▶ Problem to work on:
With the images removed, reproduce each entry below word for word.

### Available records ###

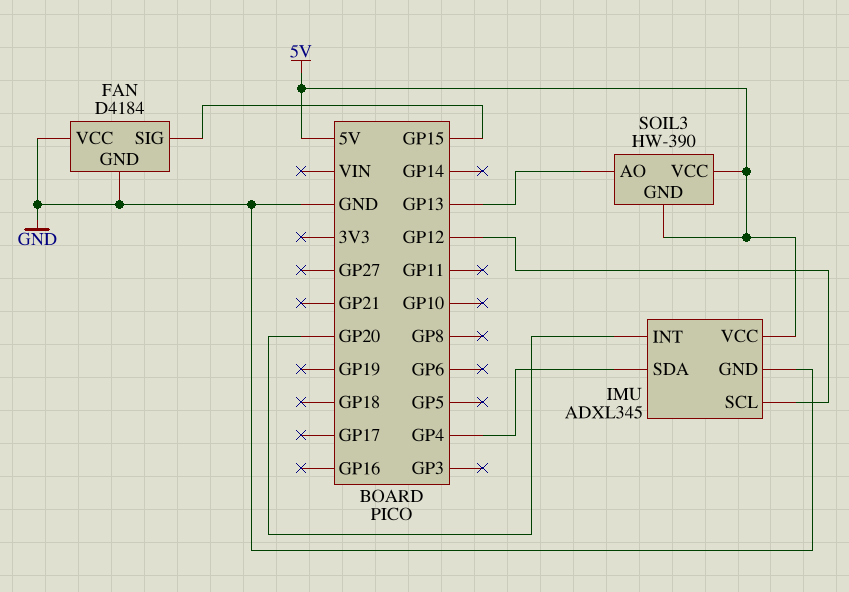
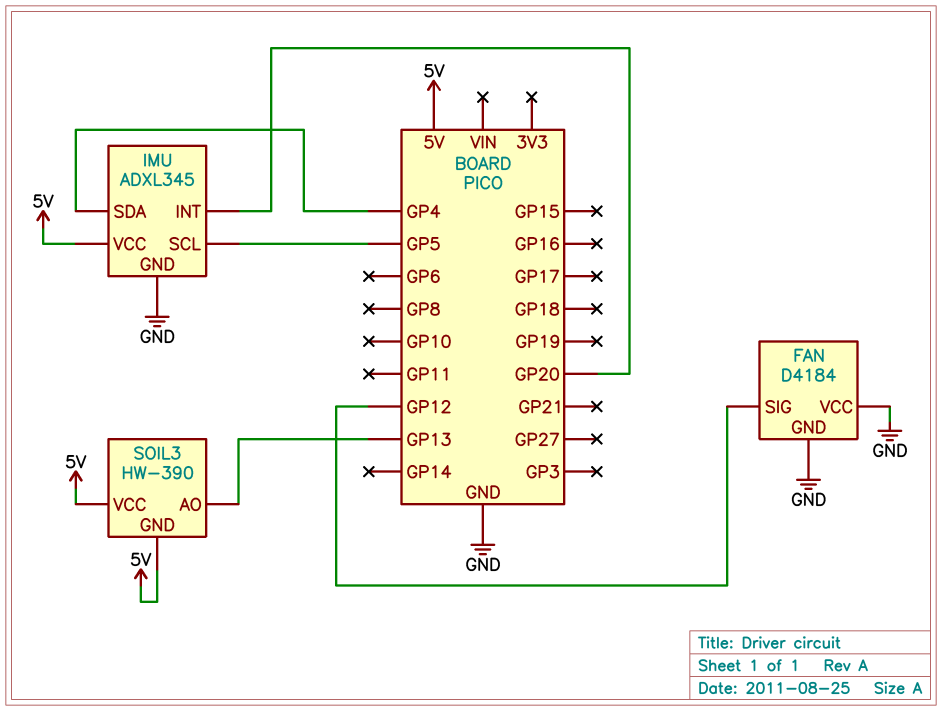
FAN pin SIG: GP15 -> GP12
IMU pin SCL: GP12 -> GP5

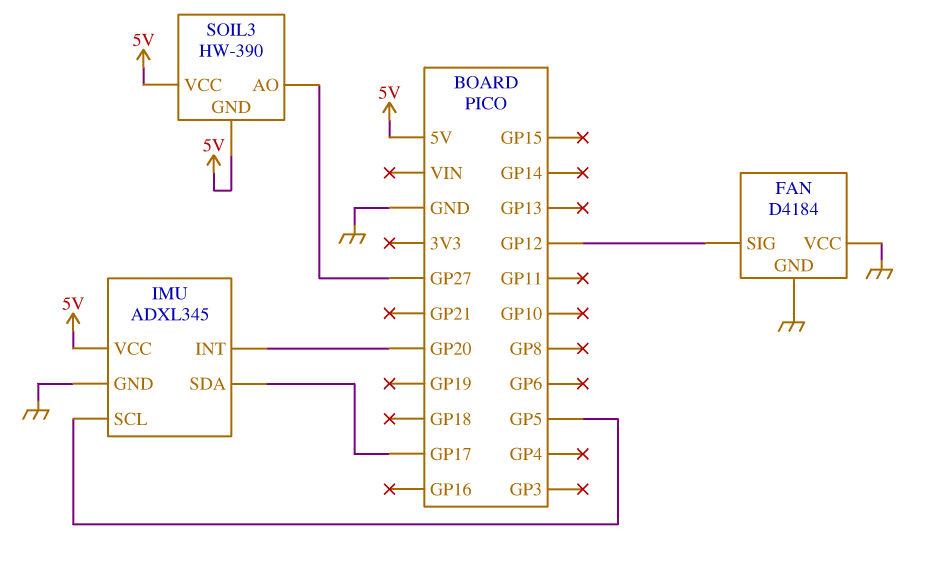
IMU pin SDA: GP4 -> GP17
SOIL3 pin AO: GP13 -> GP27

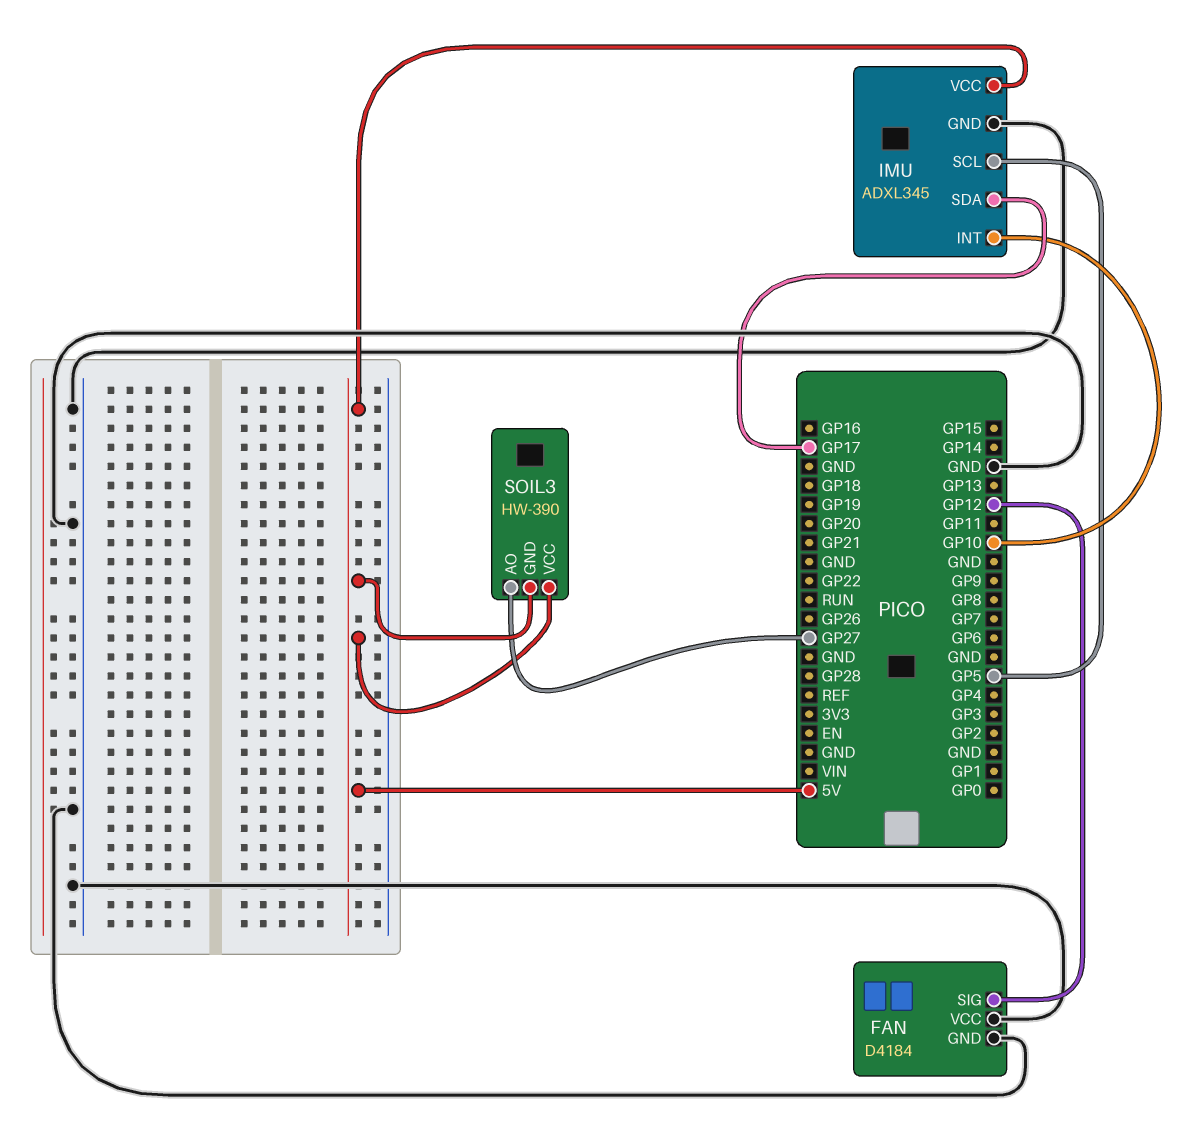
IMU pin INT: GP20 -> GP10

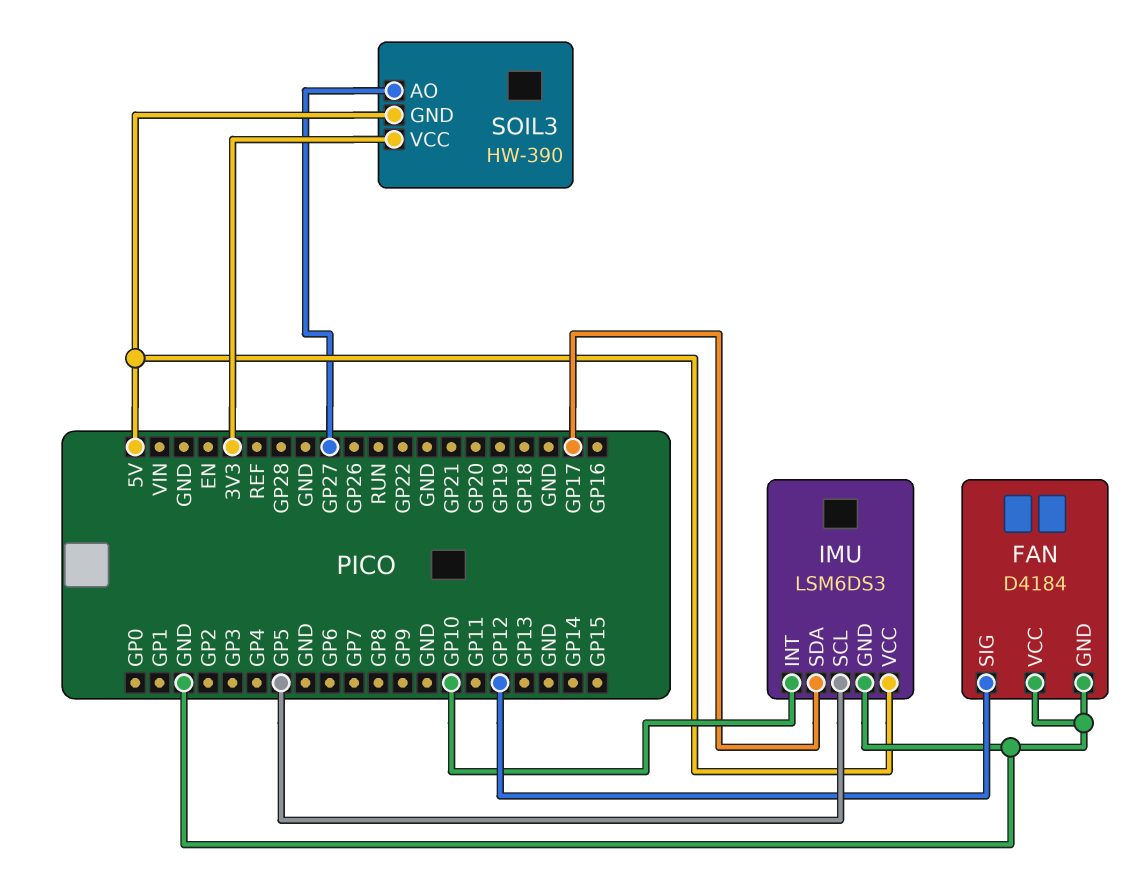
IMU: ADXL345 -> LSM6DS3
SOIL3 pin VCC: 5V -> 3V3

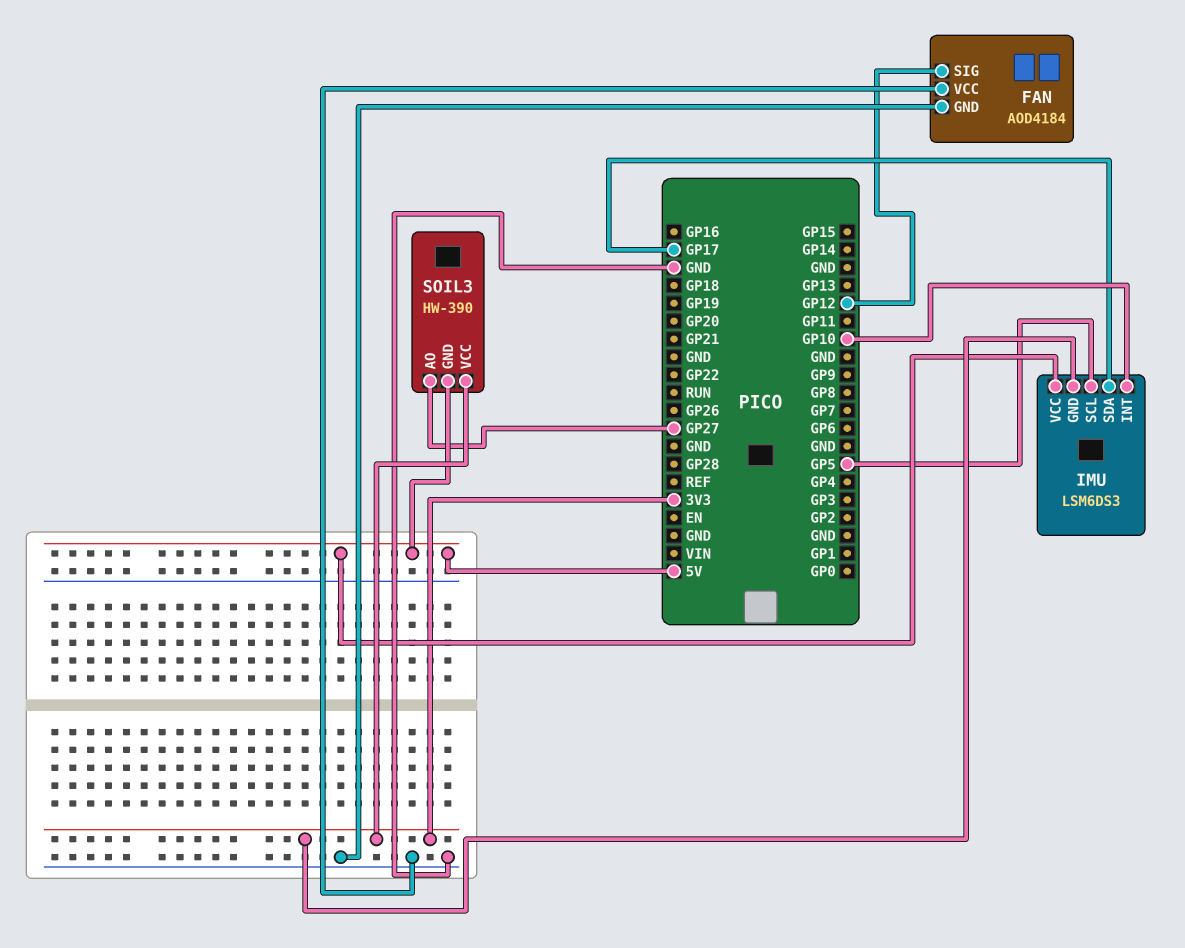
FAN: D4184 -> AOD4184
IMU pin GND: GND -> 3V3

###

▶ Written response:
FAN pin SIG: GP15 -> GP12
IMU pin SCL: GP12 -> GP5

IMU pin SDA: GP4 -> GP17
SOIL3 pin AO: GP13 -> GP27

IMU pin INT: GP20 -> GP10

IMU: ADXL345 -> LSM6DS3
SOIL3 pin VCC: 5V -> 3V3

FAN: D4184 -> AOD4184
IMU pin GND: GND -> 3V3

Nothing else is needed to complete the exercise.